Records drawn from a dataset

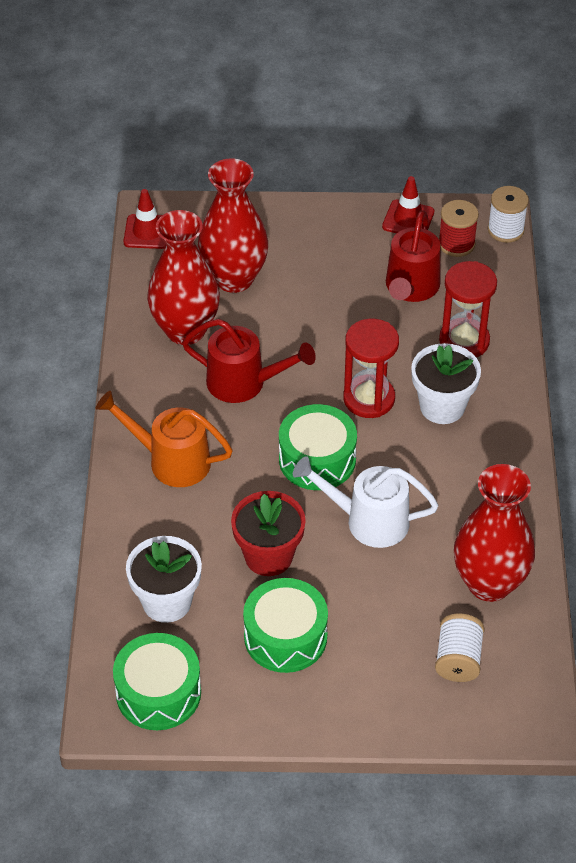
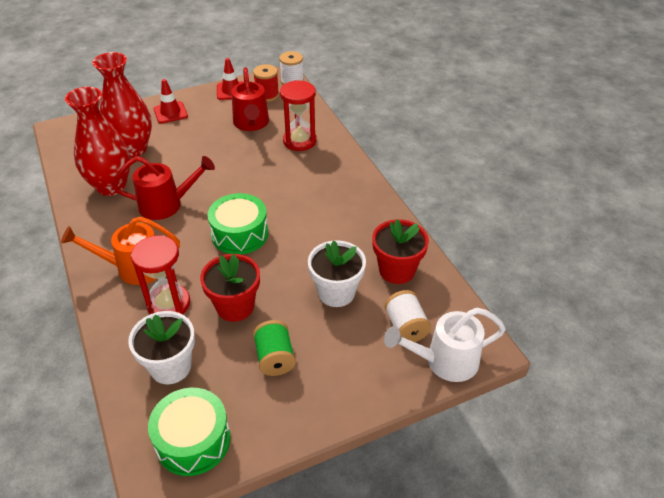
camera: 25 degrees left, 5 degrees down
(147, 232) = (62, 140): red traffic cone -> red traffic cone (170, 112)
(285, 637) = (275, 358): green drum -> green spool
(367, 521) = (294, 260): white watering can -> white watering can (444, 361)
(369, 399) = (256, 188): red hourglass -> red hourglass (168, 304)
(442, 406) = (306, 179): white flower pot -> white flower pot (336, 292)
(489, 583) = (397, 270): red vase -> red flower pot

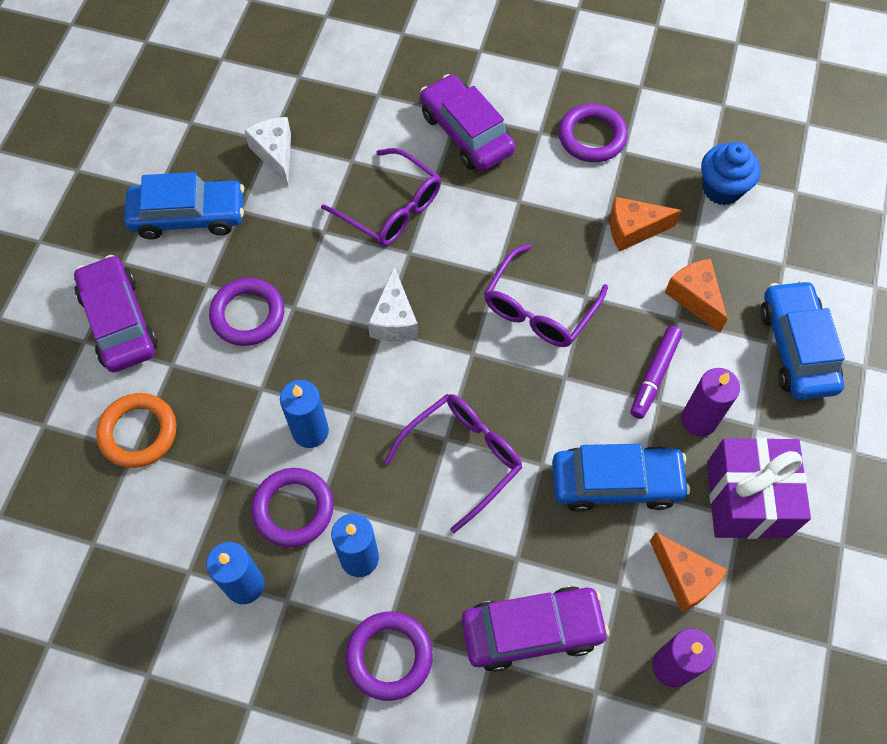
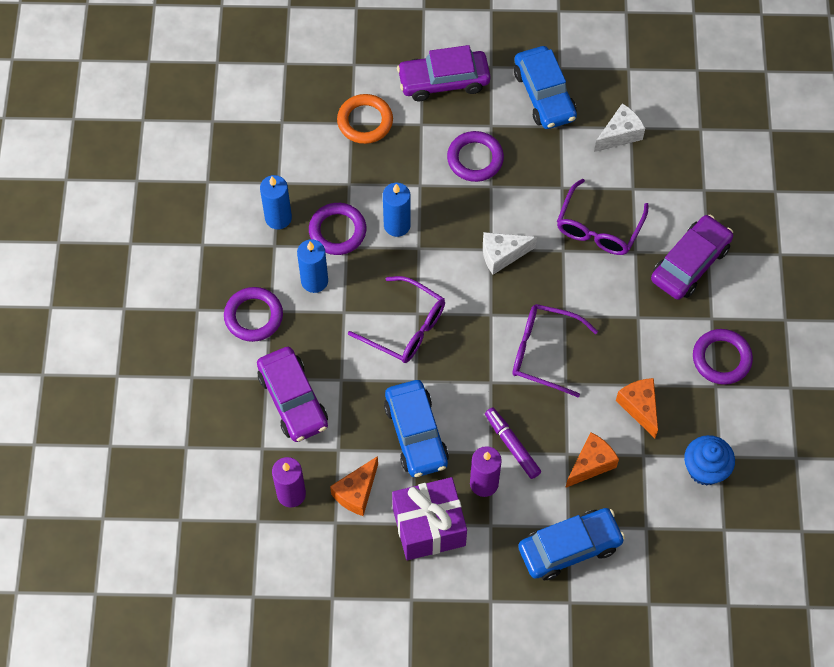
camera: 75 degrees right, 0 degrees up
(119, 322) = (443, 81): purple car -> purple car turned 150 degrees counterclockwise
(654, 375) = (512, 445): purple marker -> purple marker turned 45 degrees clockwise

▸ Activity: The word to look for is "turned"; copy out every line of the entries that holds it.

▸ Response below:
(119, 322) = (443, 81): purple car -> purple car turned 150 degrees counterclockwise
(654, 375) = (512, 445): purple marker -> purple marker turned 45 degrees clockwise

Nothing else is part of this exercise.